What is expected: Below are records with pictures. Transcribe exactly, and only, the lines from the line with "cyan circle: (78, 70) -> (57, 79), moved" to the line with "orange triangle: (149, 129)", both ends included, but not the pictures.

Data provided:
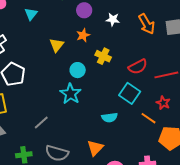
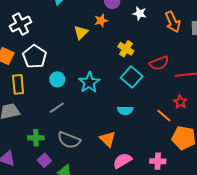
orange star: (83, 35) -> (101, 21), moved
cyan circle: (78, 70) -> (57, 79), moved
cyan square: (130, 93) -> (132, 77), moved
orange triangle: (95, 148) -> (108, 139), turned -36

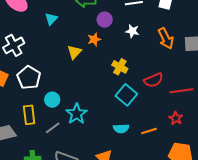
cyan star: (89, 82) -> (77, 114), moved
yellow rectangle: (18, 84) -> (29, 115), moved
orange line: (164, 116) -> (149, 131), moved, turned -56

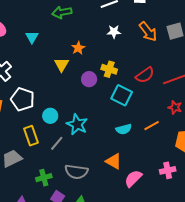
purple circle: (105, 20) -> (89, 79), moved

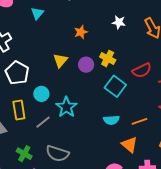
yellow triangle: (62, 65) -> (60, 60), moved
orange triangle: (114, 161) -> (129, 145), moved
green cross: (44, 178) -> (24, 154), turned 35

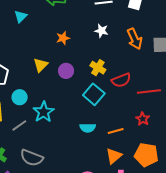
yellow cross: (108, 58) -> (98, 68), moved
orange triangle: (129, 145) -> (114, 156), moved, turned 36

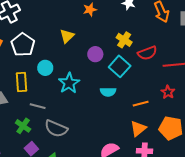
purple circle: (66, 71) -> (95, 54), moved
gray line: (19, 126) -> (38, 106), moved, turned 49
cyan semicircle: (88, 128) -> (108, 92), moved

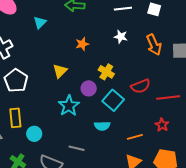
yellow cross: (124, 40) -> (106, 72), moved
cyan circle: (45, 68) -> (34, 134), moved
cyan star: (69, 83) -> (69, 106), moved
gray line: (38, 106) -> (77, 148), moved

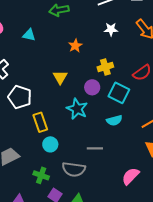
cyan triangle: (40, 22) -> (29, 35), turned -48
yellow cross: (106, 72) -> (105, 67), turned -35
yellow rectangle: (15, 118) -> (40, 122), moved

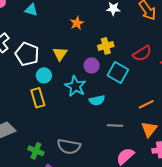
white pentagon: (20, 97) -> (27, 54), moved
cyan semicircle: (114, 120) -> (97, 100), moved
cyan circle: (50, 144) -> (44, 75), moved
gray line: (95, 148) -> (115, 126), moved

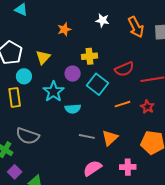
orange line: (146, 104) -> (123, 104), moved
orange triangle: (149, 129) -> (110, 138), moved
gray semicircle: (69, 146) -> (28, 136), moved

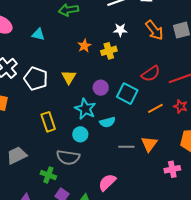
yellow cross: (90, 56) -> (109, 51), moved
cyan circle: (24, 76) -> (80, 134), moved
pink semicircle: (92, 168) -> (107, 182), moved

Answer below:
cyan circle: (78, 70) -> (57, 79), moved
cyan square: (130, 93) -> (132, 77), moved
orange triangle: (95, 148) -> (108, 139), turned -36

cyan star: (89, 82) -> (77, 114), moved
yellow rectangle: (18, 84) -> (29, 115), moved
orange line: (164, 116) -> (149, 131), moved, turned -56

purple circle: (105, 20) -> (89, 79), moved

yellow triangle: (62, 65) -> (60, 60), moved
orange triangle: (114, 161) -> (129, 145), moved
green cross: (44, 178) -> (24, 154), turned 35

yellow cross: (108, 58) -> (98, 68), moved
orange triangle: (129, 145) -> (114, 156), moved, turned 36

purple circle: (66, 71) -> (95, 54), moved
gray line: (19, 126) -> (38, 106), moved, turned 49
cyan semicircle: (88, 128) -> (108, 92), moved

yellow cross: (124, 40) -> (106, 72), moved
cyan circle: (45, 68) -> (34, 134), moved
cyan star: (69, 83) -> (69, 106), moved
gray line: (38, 106) -> (77, 148), moved

cyan triangle: (40, 22) -> (29, 35), turned -48
yellow cross: (106, 72) -> (105, 67), turned -35
yellow rectangle: (15, 118) -> (40, 122), moved

white pentagon: (20, 97) -> (27, 54), moved
cyan semicircle: (114, 120) -> (97, 100), moved
cyan circle: (50, 144) -> (44, 75), moved
gray line: (95, 148) -> (115, 126), moved

orange line: (146, 104) -> (123, 104), moved
orange triangle: (149, 129) -> (110, 138), moved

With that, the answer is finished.